Find the line containing "mask_w, mask_h, mask_svg." in the material below; copy that line and all following lines exactly.

===== Data provided

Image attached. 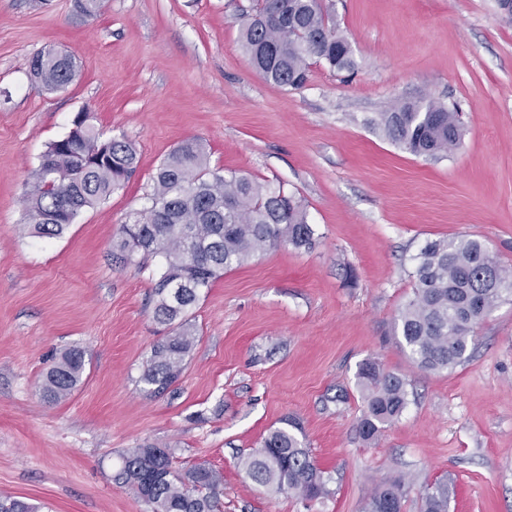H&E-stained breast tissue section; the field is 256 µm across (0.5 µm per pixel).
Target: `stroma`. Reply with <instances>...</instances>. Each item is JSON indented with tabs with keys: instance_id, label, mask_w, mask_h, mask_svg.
<instances>
[{
	"instance_id": "obj_1",
	"label": "stroma",
	"mask_w": 512,
	"mask_h": 512,
	"mask_svg": "<svg viewBox=\"0 0 512 512\" xmlns=\"http://www.w3.org/2000/svg\"><path fill=\"white\" fill-rule=\"evenodd\" d=\"M349 40L354 72L322 62L299 88L267 82L239 43L254 0H0V497L37 512H151L113 475L120 455L168 449L177 473L223 477L221 512H361L381 480L402 512L448 483V512H512V295L477 326L465 359L420 370L397 330L416 256L431 238H474L512 270V24L494 0H322ZM75 59L65 89L29 75L34 54ZM459 112V148L417 157L371 124L400 100ZM85 113L132 143L135 177L62 236L26 226V194L49 143ZM210 168L300 197L318 243L283 244L225 270L186 323L195 336L176 382L143 372L172 328L154 317L158 257L112 256L183 139ZM86 352L80 386L56 401L43 372ZM405 376L409 404L376 440L358 432L360 363ZM328 479L306 501L246 480L242 458L285 417Z\"/></svg>"
}]
</instances>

==========

Solved problem:
Target: `stroma`. Reply with <instances>...</instances>. Each item is JSON indented with tabs with keys: instance_id, label, mask_w, mask_h, mask_svg.
<instances>
[{
	"instance_id": "obj_1",
	"label": "stroma",
	"mask_w": 512,
	"mask_h": 512,
	"mask_svg": "<svg viewBox=\"0 0 512 512\" xmlns=\"http://www.w3.org/2000/svg\"><path fill=\"white\" fill-rule=\"evenodd\" d=\"M349 40L354 72L322 62L299 88L267 82L239 43L254 0H0V497L37 512H151L113 475L120 455L168 449L177 473L223 477L221 512H361L381 480L402 512L448 483V512H512V295L477 326L465 359L420 370L397 330L416 256L431 238H474L512 270V24L494 0H322ZM75 59L65 89L29 75L34 54ZM459 112V148L417 157L371 124L400 100ZM85 113L132 143L135 177L62 236L26 226V194L49 143ZM210 168L300 197L318 243L283 244L225 270L186 323L195 336L176 382L143 372L172 328L154 317L158 257L112 256L183 139ZM86 352L80 386L56 401L43 372ZM405 376L409 404L376 440L358 432L360 363ZM328 479L306 501L246 480L242 458L285 417Z\"/></svg>"
}]
</instances>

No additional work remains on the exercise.